* [Data to use]
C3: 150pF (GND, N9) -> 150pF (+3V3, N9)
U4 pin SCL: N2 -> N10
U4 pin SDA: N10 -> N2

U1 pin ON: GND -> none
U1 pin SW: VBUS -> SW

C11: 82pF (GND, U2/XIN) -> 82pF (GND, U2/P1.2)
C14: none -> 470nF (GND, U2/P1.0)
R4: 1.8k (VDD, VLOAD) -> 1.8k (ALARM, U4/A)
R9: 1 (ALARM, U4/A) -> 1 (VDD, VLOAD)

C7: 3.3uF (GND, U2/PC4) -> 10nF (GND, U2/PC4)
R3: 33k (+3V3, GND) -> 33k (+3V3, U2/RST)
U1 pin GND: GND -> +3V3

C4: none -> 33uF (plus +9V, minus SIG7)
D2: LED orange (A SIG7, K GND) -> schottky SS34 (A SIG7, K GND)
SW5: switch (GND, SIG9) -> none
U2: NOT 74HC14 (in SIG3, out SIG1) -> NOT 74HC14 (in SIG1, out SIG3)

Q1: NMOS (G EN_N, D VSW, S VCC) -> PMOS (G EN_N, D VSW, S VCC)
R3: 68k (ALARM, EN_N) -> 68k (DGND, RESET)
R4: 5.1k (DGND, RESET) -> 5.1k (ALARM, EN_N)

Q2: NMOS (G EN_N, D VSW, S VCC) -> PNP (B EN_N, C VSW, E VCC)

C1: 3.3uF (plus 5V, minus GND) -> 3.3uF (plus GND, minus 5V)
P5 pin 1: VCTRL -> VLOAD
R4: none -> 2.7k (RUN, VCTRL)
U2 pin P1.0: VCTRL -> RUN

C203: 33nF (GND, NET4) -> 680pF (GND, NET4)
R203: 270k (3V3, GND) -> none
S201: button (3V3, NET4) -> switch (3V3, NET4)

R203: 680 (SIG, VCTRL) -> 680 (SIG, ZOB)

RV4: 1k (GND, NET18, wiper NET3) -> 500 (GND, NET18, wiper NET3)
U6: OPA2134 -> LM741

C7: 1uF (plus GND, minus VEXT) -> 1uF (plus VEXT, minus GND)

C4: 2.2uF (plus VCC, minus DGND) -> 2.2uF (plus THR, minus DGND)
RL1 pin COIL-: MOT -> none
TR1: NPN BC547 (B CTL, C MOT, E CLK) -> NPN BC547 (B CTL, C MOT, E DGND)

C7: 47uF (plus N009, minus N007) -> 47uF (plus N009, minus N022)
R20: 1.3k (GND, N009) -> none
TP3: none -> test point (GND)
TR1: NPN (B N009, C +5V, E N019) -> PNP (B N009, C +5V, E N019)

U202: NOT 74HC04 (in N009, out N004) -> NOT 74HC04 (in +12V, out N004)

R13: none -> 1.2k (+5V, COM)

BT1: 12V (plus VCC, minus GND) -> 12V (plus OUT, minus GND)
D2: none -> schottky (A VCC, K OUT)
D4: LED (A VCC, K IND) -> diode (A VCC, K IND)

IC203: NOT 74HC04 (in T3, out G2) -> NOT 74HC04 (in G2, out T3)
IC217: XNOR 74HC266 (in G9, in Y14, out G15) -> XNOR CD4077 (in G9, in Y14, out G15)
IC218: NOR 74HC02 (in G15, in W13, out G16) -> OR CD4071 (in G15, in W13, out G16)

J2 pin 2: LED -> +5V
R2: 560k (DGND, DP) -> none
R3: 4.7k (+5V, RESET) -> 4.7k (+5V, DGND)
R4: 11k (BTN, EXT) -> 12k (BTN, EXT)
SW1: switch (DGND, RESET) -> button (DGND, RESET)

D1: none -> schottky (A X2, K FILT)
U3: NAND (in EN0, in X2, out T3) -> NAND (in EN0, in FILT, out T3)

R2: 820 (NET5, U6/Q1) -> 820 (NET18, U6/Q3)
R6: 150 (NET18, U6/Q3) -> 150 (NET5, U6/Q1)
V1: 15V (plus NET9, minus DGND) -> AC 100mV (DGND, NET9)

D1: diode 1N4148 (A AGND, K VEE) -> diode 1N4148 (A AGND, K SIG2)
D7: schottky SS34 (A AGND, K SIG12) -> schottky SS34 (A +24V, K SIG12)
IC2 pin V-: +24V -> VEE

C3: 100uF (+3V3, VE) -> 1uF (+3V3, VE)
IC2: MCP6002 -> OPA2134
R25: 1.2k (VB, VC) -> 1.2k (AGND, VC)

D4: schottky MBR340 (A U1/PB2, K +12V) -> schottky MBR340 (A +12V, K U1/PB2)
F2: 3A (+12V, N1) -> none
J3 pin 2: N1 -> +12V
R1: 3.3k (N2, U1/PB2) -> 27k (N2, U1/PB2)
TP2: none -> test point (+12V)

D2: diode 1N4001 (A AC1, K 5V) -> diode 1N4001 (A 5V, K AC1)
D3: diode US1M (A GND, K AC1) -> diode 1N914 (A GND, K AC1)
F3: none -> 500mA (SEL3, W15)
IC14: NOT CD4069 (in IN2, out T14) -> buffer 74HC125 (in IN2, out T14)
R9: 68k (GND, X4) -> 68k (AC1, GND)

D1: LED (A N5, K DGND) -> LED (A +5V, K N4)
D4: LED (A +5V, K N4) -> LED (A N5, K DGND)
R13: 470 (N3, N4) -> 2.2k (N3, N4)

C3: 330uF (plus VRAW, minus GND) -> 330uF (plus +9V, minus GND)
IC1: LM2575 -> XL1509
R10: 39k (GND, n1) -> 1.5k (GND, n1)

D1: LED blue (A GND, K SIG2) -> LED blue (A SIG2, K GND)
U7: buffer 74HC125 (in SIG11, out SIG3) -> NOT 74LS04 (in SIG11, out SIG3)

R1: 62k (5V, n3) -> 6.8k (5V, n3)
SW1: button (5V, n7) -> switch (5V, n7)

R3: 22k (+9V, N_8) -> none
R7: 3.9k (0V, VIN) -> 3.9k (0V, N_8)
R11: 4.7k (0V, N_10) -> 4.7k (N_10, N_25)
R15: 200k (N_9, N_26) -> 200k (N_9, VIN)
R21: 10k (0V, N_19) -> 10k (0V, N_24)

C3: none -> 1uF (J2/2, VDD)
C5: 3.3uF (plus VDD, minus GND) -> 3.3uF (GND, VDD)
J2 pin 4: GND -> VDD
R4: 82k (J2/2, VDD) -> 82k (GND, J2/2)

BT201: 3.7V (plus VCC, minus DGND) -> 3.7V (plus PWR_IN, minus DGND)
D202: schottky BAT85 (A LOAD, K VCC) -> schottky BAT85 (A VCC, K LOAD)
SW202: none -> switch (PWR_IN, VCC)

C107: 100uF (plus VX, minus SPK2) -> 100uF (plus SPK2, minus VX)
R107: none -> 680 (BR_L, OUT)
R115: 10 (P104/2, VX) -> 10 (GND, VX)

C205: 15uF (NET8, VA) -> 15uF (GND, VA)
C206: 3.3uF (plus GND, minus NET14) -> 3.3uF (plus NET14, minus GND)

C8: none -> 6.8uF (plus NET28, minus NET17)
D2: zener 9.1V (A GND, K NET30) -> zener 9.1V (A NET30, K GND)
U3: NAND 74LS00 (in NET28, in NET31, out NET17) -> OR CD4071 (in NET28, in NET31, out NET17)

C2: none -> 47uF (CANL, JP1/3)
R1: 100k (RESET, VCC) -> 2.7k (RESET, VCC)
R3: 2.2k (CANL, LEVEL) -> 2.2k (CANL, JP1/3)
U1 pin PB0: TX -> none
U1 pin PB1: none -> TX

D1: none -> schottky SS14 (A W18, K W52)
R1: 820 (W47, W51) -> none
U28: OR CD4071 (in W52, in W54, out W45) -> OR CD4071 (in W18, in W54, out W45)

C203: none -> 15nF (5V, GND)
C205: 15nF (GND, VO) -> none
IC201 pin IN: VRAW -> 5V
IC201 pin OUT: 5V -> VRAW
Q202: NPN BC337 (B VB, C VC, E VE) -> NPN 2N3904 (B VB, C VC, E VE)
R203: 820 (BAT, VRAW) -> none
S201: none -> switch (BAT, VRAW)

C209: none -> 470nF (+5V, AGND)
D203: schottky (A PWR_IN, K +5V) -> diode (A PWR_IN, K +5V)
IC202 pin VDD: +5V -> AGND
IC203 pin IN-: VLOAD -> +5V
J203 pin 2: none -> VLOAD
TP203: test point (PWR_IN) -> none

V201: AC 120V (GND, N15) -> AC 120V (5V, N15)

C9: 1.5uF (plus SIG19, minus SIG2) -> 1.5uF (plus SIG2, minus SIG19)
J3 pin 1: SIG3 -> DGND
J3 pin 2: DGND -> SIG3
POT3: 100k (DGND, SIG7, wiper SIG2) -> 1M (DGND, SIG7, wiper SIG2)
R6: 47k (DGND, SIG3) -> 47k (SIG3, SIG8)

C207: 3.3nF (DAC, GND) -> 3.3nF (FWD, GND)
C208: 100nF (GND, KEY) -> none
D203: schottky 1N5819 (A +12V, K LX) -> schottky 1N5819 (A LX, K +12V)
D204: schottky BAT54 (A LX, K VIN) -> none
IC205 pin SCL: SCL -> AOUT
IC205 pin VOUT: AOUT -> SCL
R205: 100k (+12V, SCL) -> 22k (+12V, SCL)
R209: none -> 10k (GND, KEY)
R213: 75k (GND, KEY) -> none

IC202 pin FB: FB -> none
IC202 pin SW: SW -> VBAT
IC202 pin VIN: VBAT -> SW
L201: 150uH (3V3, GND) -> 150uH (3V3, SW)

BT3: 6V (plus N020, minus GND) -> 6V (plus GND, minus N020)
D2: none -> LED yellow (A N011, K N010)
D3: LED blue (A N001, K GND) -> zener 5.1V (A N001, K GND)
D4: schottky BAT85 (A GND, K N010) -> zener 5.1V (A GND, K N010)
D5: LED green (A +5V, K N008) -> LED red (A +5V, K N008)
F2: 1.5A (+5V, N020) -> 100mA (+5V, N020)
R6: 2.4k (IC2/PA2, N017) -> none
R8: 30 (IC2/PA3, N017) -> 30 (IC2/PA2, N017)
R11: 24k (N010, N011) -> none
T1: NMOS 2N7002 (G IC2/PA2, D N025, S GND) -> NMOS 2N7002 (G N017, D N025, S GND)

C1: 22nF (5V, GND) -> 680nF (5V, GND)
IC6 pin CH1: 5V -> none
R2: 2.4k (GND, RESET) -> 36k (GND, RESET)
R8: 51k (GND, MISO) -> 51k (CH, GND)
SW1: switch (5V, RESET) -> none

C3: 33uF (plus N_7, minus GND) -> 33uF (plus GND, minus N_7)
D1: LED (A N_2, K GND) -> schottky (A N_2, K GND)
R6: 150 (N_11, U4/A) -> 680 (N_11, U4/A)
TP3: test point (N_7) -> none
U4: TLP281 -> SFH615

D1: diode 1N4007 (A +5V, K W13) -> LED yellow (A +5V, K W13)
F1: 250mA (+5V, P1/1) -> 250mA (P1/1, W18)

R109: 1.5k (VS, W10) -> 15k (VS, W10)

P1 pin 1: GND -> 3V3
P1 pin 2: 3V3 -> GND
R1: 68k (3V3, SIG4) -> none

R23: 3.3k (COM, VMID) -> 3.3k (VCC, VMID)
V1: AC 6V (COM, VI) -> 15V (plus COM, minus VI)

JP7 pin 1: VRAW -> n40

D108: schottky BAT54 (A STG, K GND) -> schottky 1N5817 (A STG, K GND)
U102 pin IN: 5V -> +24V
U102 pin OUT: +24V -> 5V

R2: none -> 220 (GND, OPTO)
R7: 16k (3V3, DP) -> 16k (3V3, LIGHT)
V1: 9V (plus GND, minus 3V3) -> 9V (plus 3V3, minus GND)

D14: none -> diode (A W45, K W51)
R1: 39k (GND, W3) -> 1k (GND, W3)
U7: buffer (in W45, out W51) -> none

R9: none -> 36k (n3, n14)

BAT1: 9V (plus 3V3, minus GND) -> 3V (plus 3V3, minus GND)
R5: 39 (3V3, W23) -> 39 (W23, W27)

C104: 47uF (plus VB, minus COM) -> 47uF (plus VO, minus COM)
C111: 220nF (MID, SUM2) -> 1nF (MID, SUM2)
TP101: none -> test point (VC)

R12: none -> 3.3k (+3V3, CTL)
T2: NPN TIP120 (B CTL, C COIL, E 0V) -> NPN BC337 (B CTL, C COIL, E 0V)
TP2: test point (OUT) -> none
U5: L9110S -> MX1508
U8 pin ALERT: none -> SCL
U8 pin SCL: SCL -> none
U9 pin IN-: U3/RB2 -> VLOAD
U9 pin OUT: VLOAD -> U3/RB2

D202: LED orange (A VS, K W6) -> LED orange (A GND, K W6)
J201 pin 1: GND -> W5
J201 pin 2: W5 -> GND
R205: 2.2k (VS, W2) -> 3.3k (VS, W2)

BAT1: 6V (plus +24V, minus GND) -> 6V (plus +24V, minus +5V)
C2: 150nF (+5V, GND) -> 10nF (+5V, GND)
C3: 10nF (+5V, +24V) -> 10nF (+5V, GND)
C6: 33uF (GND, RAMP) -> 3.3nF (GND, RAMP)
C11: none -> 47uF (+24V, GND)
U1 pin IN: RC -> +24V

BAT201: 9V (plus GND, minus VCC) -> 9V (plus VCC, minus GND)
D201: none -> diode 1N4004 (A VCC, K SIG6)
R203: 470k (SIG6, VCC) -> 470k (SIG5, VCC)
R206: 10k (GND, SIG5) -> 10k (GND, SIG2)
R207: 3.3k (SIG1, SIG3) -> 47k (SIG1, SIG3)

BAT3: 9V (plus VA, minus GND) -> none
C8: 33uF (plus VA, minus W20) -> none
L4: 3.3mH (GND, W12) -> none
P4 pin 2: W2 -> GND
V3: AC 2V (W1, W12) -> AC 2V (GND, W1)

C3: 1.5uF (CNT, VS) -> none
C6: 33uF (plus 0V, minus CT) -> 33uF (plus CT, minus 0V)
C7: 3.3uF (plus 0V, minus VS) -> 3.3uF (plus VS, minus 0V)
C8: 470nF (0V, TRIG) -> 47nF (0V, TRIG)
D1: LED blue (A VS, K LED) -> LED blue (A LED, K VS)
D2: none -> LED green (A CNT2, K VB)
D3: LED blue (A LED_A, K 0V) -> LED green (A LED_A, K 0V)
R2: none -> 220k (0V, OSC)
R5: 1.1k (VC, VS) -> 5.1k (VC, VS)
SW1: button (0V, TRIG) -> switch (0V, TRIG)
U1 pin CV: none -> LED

* [Your assignment]
Would you copy, unchanged, the stretch of the records above that begins at the line containing "C8: 470nF (0V, TRIG) -> 47nF (0V, TRIG)" and ends at the line containing "R5: 1.1k (VC, VS) -> 5.1k (VC, VS)", and only that?

* [Task solution]
C8: 470nF (0V, TRIG) -> 47nF (0V, TRIG)
D1: LED blue (A VS, K LED) -> LED blue (A LED, K VS)
D2: none -> LED green (A CNT2, K VB)
D3: LED blue (A LED_A, K 0V) -> LED green (A LED_A, K 0V)
R2: none -> 220k (0V, OSC)
R5: 1.1k (VC, VS) -> 5.1k (VC, VS)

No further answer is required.